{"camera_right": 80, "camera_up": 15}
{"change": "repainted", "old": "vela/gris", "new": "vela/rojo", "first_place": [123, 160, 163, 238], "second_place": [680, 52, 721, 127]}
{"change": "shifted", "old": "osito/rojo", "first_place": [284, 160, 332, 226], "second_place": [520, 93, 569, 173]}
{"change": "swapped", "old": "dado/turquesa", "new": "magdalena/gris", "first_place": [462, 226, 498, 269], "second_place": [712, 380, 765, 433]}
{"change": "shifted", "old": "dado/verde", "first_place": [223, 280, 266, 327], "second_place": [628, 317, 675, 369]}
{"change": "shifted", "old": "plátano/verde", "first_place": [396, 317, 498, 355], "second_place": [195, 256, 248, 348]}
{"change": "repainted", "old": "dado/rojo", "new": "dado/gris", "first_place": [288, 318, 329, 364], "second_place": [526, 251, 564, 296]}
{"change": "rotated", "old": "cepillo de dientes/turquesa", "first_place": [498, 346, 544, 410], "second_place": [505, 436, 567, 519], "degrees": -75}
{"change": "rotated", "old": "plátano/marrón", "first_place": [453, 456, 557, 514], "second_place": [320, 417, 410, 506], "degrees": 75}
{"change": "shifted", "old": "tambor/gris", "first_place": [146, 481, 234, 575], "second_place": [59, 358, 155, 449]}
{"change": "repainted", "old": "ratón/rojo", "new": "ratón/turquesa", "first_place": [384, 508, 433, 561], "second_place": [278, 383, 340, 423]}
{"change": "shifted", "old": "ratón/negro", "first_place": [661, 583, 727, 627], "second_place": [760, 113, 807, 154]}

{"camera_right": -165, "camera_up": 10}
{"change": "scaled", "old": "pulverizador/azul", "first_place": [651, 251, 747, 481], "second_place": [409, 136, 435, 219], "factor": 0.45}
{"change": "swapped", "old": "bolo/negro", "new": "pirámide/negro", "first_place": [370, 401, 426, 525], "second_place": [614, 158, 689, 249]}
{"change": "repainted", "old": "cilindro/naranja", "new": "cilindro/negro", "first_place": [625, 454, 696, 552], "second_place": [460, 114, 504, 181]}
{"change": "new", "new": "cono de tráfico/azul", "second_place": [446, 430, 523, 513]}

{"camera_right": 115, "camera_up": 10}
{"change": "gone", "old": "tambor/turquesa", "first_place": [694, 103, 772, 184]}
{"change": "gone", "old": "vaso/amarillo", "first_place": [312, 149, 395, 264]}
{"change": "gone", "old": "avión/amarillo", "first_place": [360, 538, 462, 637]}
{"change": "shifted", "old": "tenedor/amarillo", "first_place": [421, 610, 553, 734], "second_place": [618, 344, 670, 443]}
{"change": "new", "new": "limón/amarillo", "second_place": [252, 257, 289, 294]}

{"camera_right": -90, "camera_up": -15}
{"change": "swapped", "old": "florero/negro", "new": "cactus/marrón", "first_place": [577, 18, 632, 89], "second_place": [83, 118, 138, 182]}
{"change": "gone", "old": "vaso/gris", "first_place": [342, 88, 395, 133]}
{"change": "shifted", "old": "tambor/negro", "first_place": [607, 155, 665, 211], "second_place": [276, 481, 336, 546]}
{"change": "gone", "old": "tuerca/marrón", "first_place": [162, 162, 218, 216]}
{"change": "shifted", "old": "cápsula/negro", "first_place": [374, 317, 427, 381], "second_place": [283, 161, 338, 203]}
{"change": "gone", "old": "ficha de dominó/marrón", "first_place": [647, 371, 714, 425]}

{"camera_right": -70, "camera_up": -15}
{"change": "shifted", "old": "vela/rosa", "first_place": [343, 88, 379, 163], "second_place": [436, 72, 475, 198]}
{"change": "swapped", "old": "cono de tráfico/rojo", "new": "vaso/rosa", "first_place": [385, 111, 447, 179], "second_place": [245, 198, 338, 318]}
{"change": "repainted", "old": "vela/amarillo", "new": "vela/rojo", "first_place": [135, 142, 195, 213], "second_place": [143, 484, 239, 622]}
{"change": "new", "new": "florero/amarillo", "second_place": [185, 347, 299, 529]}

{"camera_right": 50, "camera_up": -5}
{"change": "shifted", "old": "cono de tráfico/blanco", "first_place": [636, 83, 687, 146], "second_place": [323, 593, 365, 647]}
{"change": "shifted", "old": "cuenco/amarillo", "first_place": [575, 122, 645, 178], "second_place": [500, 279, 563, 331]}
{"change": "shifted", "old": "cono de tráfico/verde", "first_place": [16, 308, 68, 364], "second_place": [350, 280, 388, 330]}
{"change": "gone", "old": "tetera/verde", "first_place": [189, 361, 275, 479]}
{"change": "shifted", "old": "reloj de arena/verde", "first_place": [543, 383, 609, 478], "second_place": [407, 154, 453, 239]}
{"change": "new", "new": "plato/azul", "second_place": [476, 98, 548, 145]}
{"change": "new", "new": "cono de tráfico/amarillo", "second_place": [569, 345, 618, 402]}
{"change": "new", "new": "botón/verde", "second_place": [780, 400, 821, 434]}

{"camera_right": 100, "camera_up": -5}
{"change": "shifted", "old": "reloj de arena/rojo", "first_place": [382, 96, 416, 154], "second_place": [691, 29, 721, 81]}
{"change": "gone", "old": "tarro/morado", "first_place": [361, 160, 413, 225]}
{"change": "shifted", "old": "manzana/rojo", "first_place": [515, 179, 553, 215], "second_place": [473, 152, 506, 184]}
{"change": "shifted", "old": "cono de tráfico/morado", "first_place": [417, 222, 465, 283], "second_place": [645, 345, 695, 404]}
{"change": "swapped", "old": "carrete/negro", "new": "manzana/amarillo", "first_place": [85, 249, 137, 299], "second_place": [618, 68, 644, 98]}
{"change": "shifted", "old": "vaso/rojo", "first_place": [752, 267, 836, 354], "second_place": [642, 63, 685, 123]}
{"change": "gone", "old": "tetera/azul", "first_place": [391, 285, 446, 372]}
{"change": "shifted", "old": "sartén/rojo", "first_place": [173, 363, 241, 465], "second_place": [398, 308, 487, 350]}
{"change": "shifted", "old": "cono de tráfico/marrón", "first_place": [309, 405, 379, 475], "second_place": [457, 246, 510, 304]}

→ **What needs to be done**
Above are the records; copy all of them exactly.

→ **Exercise solution**
{"camera_right": 80, "camera_up": 15}
{"change": "repainted", "old": "vela/gris", "new": "vela/rojo", "first_place": [123, 160, 163, 238], "second_place": [680, 52, 721, 127]}
{"change": "shifted", "old": "osito/rojo", "first_place": [284, 160, 332, 226], "second_place": [520, 93, 569, 173]}
{"change": "swapped", "old": "dado/turquesa", "new": "magdalena/gris", "first_place": [462, 226, 498, 269], "second_place": [712, 380, 765, 433]}
{"change": "shifted", "old": "dado/verde", "first_place": [223, 280, 266, 327], "second_place": [628, 317, 675, 369]}
{"change": "shifted", "old": "plátano/verde", "first_place": [396, 317, 498, 355], "second_place": [195, 256, 248, 348]}
{"change": "repainted", "old": "dado/rojo", "new": "dado/gris", "first_place": [288, 318, 329, 364], "second_place": [526, 251, 564, 296]}
{"change": "rotated", "old": "cepillo de dientes/turquesa", "first_place": [498, 346, 544, 410], "second_place": [505, 436, 567, 519], "degrees": -75}
{"change": "rotated", "old": "plátano/marrón", "first_place": [453, 456, 557, 514], "second_place": [320, 417, 410, 506], "degrees": 75}
{"change": "shifted", "old": "tambor/gris", "first_place": [146, 481, 234, 575], "second_place": [59, 358, 155, 449]}
{"change": "repainted", "old": "ratón/rojo", "new": "ratón/turquesa", "first_place": [384, 508, 433, 561], "second_place": [278, 383, 340, 423]}
{"change": "shifted", "old": "ratón/negro", "first_place": [661, 583, 727, 627], "second_place": [760, 113, 807, 154]}

{"camera_right": -165, "camera_up": 10}
{"change": "scaled", "old": "pulverizador/azul", "first_place": [651, 251, 747, 481], "second_place": [409, 136, 435, 219], "factor": 0.45}
{"change": "swapped", "old": "bolo/negro", "new": "pirámide/negro", "first_place": [370, 401, 426, 525], "second_place": [614, 158, 689, 249]}
{"change": "repainted", "old": "cilindro/naranja", "new": "cilindro/negro", "first_place": [625, 454, 696, 552], "second_place": [460, 114, 504, 181]}
{"change": "new", "new": "cono de tráfico/azul", "second_place": [446, 430, 523, 513]}

{"camera_right": 115, "camera_up": 10}
{"change": "gone", "old": "tambor/turquesa", "first_place": [694, 103, 772, 184]}
{"change": "gone", "old": "vaso/amarillo", "first_place": [312, 149, 395, 264]}
{"change": "gone", "old": "avión/amarillo", "first_place": [360, 538, 462, 637]}
{"change": "shifted", "old": "tenedor/amarillo", "first_place": [421, 610, 553, 734], "second_place": [618, 344, 670, 443]}
{"change": "new", "new": "limón/amarillo", "second_place": [252, 257, 289, 294]}

{"camera_right": -90, "camera_up": -15}
{"change": "swapped", "old": "florero/negro", "new": "cactus/marrón", "first_place": [577, 18, 632, 89], "second_place": [83, 118, 138, 182]}
{"change": "gone", "old": "vaso/gris", "first_place": [342, 88, 395, 133]}
{"change": "shifted", "old": "tambor/negro", "first_place": [607, 155, 665, 211], "second_place": [276, 481, 336, 546]}
{"change": "gone", "old": "tuerca/marrón", "first_place": [162, 162, 218, 216]}
{"change": "shifted", "old": "cápsula/negro", "first_place": [374, 317, 427, 381], "second_place": [283, 161, 338, 203]}
{"change": "gone", "old": "ficha de dominó/marrón", "first_place": [647, 371, 714, 425]}

{"camera_right": -70, "camera_up": -15}
{"change": "shifted", "old": "vela/rosa", "first_place": [343, 88, 379, 163], "second_place": [436, 72, 475, 198]}
{"change": "swapped", "old": "cono de tráfico/rojo", "new": "vaso/rosa", "first_place": [385, 111, 447, 179], "second_place": [245, 198, 338, 318]}
{"change": "repainted", "old": "vela/amarillo", "new": "vela/rojo", "first_place": [135, 142, 195, 213], "second_place": [143, 484, 239, 622]}
{"change": "new", "new": "florero/amarillo", "second_place": [185, 347, 299, 529]}

{"camera_right": 50, "camera_up": -5}
{"change": "shifted", "old": "cono de tráfico/blanco", "first_place": [636, 83, 687, 146], "second_place": [323, 593, 365, 647]}
{"change": "shifted", "old": "cuenco/amarillo", "first_place": [575, 122, 645, 178], "second_place": [500, 279, 563, 331]}
{"change": "shifted", "old": "cono de tráfico/verde", "first_place": [16, 308, 68, 364], "second_place": [350, 280, 388, 330]}
{"change": "gone", "old": "tetera/verde", "first_place": [189, 361, 275, 479]}
{"change": "shifted", "old": "reloj de arena/verde", "first_place": [543, 383, 609, 478], "second_place": [407, 154, 453, 239]}
{"change": "new", "new": "plato/azul", "second_place": [476, 98, 548, 145]}
{"change": "new", "new": "cono de tráfico/amarillo", "second_place": [569, 345, 618, 402]}
{"change": "new", "new": "botón/verde", "second_place": [780, 400, 821, 434]}

{"camera_right": 100, "camera_up": -5}
{"change": "shifted", "old": "reloj de arena/rojo", "first_place": [382, 96, 416, 154], "second_place": [691, 29, 721, 81]}
{"change": "gone", "old": "tarro/morado", "first_place": [361, 160, 413, 225]}
{"change": "shifted", "old": "manzana/rojo", "first_place": [515, 179, 553, 215], "second_place": [473, 152, 506, 184]}
{"change": "shifted", "old": "cono de tráfico/morado", "first_place": [417, 222, 465, 283], "second_place": [645, 345, 695, 404]}
{"change": "swapped", "old": "carrete/negro", "new": "manzana/amarillo", "first_place": [85, 249, 137, 299], "second_place": [618, 68, 644, 98]}
{"change": "shifted", "old": "vaso/rojo", "first_place": [752, 267, 836, 354], "second_place": [642, 63, 685, 123]}
{"change": "gone", "old": "tetera/azul", "first_place": [391, 285, 446, 372]}
{"change": "shifted", "old": "sartén/rojo", "first_place": [173, 363, 241, 465], "second_place": [398, 308, 487, 350]}
{"change": "shifted", "old": "cono de tráfico/marrón", "first_place": [309, 405, 379, 475], "second_place": [457, 246, 510, 304]}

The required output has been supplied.